*** Data records

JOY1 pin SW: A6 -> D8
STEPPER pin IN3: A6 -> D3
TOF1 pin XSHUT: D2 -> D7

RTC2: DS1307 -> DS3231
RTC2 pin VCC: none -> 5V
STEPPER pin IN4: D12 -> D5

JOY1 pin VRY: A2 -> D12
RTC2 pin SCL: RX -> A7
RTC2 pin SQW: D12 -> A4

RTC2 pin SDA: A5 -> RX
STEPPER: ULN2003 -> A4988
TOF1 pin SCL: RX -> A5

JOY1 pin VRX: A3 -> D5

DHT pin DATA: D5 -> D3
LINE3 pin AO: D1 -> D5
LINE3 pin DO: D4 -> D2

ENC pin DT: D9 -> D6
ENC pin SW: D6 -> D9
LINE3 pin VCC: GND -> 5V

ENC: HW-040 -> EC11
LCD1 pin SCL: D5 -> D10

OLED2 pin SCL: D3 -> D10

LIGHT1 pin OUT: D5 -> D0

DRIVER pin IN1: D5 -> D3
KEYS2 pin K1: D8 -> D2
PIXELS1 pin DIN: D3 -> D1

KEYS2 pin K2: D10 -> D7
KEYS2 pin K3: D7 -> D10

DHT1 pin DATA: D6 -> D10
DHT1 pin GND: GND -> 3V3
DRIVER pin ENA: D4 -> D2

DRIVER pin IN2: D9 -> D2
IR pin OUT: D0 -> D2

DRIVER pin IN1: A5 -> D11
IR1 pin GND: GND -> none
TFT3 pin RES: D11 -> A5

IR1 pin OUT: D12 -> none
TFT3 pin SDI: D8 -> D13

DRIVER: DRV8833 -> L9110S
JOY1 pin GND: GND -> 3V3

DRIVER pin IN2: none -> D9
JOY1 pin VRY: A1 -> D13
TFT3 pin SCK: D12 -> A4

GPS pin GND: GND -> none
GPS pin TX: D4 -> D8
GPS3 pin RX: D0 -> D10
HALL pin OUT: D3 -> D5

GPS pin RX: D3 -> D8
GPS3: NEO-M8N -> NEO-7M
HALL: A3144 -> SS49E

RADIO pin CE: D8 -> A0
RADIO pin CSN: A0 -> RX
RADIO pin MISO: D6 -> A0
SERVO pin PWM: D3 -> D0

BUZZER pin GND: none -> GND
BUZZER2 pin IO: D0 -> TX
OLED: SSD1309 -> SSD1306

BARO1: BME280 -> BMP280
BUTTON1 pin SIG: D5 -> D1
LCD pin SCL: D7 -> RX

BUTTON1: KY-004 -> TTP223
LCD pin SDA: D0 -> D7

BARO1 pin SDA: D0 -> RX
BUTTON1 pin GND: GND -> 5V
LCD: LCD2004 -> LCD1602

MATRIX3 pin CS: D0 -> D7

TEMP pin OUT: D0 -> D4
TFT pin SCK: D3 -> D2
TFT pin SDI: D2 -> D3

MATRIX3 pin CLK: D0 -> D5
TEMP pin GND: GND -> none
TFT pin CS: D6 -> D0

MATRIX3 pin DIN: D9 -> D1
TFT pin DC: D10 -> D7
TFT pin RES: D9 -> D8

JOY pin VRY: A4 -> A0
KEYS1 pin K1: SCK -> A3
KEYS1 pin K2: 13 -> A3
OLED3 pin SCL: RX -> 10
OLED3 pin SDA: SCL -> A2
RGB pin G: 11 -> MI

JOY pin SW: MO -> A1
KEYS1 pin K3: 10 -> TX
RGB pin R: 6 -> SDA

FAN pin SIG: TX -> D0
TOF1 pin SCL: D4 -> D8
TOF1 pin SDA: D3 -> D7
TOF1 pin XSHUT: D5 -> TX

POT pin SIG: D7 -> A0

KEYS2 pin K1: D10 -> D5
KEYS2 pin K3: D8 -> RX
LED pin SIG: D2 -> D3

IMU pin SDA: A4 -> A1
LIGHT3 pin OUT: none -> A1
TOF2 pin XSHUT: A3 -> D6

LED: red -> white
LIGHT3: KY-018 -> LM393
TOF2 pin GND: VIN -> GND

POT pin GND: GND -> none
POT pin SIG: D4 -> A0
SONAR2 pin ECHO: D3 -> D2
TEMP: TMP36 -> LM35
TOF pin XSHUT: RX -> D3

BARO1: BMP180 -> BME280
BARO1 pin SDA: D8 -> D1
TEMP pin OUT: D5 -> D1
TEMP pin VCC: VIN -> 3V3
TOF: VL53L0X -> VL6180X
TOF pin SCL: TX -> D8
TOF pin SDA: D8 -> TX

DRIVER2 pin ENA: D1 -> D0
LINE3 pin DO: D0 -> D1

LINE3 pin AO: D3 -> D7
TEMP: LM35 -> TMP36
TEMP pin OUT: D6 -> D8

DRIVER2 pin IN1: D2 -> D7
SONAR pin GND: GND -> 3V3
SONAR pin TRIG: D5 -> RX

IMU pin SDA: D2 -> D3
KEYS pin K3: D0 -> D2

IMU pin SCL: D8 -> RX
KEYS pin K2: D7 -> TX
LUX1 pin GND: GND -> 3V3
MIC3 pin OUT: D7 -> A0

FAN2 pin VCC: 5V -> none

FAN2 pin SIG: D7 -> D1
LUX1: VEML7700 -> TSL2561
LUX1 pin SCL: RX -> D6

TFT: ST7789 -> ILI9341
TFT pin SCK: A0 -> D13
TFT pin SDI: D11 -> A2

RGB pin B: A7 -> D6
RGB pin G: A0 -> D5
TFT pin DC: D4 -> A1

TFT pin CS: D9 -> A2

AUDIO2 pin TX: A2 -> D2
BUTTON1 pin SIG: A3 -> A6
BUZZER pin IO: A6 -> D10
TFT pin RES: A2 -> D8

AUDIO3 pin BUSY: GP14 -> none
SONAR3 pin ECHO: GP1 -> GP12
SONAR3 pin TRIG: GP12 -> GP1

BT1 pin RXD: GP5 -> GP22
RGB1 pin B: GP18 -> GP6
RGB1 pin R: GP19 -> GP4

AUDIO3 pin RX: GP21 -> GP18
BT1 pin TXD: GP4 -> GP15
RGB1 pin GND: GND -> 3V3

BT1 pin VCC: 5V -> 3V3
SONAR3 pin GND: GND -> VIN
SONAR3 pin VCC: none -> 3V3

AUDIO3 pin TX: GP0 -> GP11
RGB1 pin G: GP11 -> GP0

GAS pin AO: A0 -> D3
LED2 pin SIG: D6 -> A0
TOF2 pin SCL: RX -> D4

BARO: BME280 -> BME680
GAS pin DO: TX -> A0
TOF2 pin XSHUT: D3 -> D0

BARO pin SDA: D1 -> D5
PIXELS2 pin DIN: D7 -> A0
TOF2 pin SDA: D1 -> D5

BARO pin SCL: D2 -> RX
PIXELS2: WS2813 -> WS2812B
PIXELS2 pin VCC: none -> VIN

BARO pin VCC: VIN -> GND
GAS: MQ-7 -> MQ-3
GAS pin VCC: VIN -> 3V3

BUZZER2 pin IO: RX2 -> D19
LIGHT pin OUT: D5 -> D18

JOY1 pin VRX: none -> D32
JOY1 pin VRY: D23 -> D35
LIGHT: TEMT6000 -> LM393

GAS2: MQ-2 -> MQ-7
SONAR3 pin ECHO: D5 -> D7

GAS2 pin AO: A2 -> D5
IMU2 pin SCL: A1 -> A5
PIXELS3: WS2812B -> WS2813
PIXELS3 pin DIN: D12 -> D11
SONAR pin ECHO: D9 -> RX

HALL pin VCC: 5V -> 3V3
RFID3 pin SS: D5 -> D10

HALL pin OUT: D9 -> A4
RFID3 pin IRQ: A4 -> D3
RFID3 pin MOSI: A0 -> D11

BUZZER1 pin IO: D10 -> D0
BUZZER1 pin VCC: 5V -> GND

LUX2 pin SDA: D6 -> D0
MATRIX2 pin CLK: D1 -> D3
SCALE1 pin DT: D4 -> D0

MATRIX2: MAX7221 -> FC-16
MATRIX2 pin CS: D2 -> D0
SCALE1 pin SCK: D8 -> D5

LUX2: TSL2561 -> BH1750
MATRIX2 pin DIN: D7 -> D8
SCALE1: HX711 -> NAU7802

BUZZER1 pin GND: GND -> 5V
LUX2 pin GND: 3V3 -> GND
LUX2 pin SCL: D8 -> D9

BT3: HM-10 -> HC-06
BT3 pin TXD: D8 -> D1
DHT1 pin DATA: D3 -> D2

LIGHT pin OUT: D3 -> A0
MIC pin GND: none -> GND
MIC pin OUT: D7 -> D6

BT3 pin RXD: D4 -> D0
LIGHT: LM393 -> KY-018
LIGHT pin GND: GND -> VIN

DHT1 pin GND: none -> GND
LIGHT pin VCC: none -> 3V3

******

◆ **Task prompt**: Copy each line of the listing in which the word "HALL" can be found.

◆ **Answer for this exercise**:
HALL pin OUT: D3 -> D5
HALL: A3144 -> SS49E
HALL pin VCC: 5V -> 3V3
HALL pin OUT: D9 -> A4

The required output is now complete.